== Exercise directions ==
In the entries below, find each line with the word "turquoise" and return it.

Records excerpted from a collection:

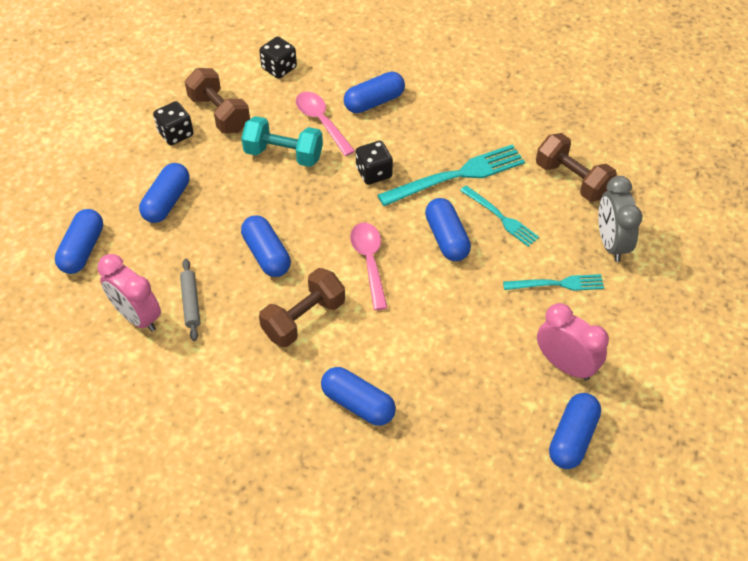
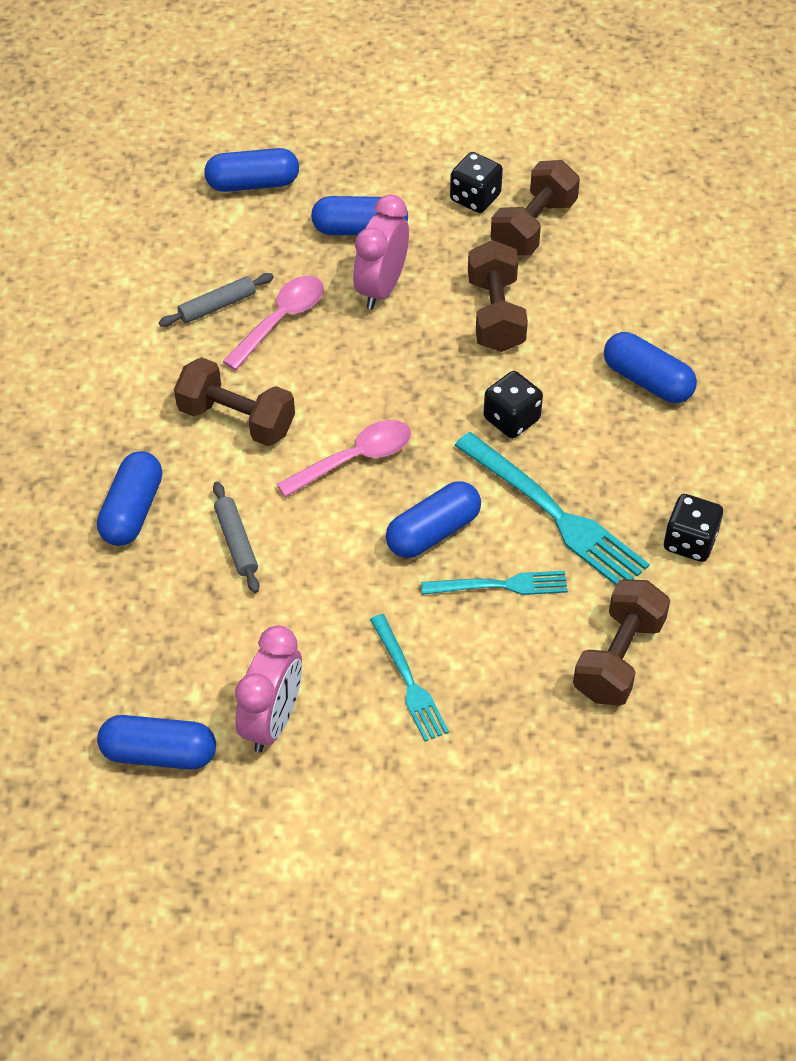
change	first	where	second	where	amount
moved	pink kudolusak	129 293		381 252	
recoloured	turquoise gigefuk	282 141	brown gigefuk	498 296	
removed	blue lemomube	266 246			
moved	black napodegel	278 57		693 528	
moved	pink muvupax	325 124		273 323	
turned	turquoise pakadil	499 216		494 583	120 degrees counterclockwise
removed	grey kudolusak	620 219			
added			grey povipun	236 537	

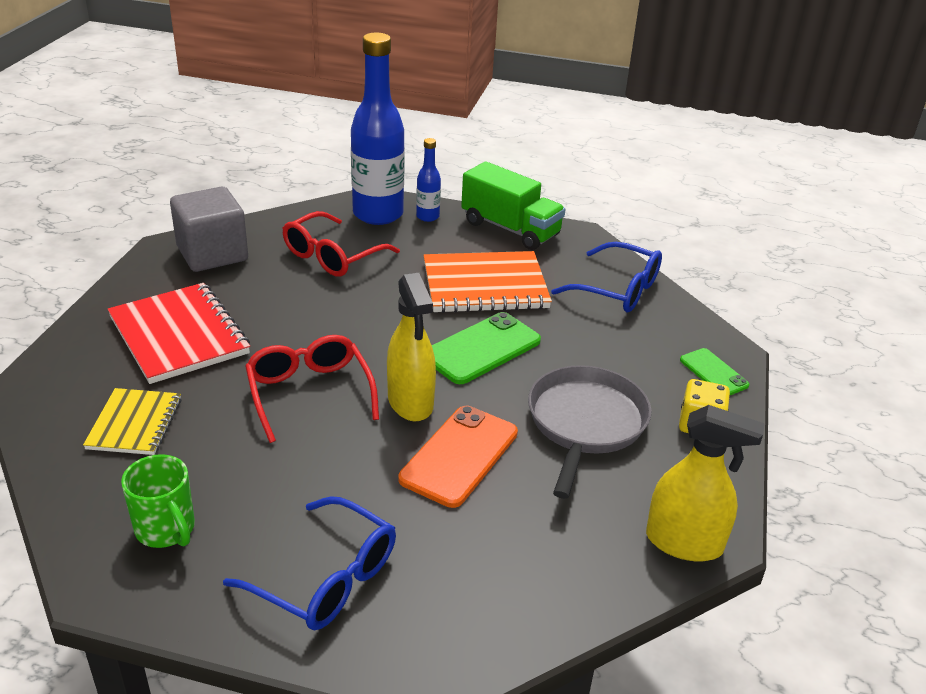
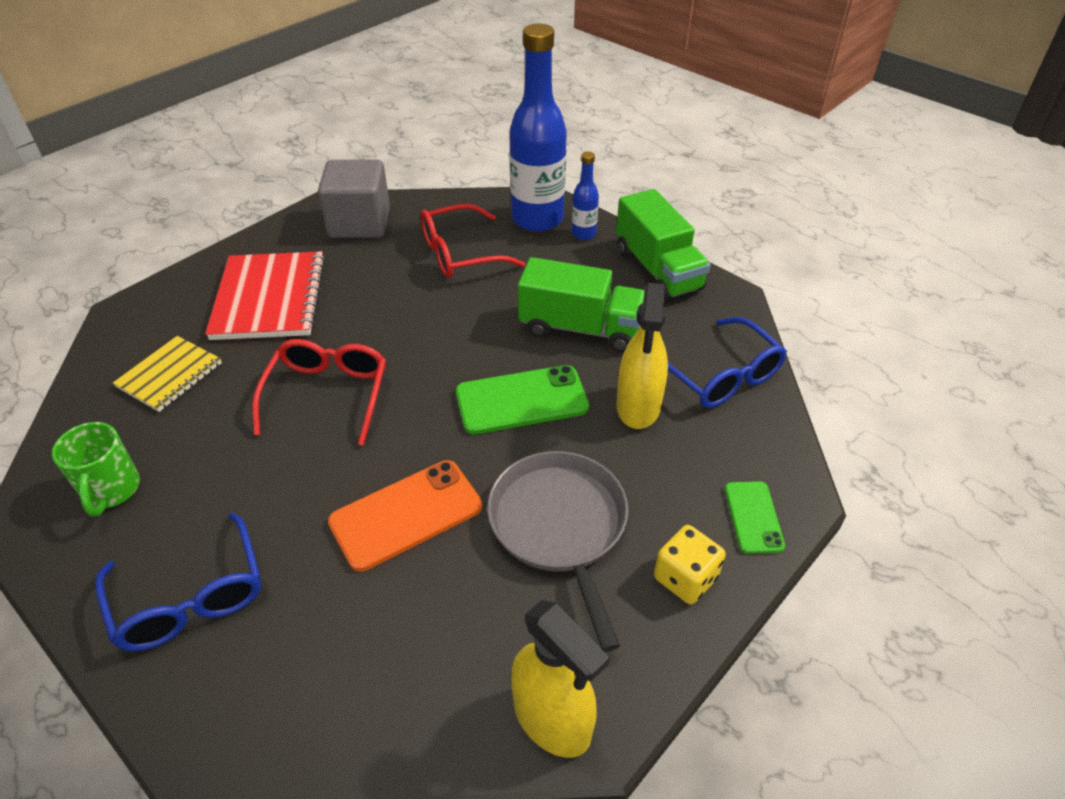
change	first	where	second	where	amount
moved	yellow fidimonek	411 347		642 356	
replaced	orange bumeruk	487 282	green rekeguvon	581 304	
turned	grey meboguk	589 432		557 551	60 degrees counterclockwise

== Written response ==
recoloured	turquoise gigefuk	282 141	brown gigefuk	498 296	
turned	turquoise pakadil	499 216		494 583	120 degrees counterclockwise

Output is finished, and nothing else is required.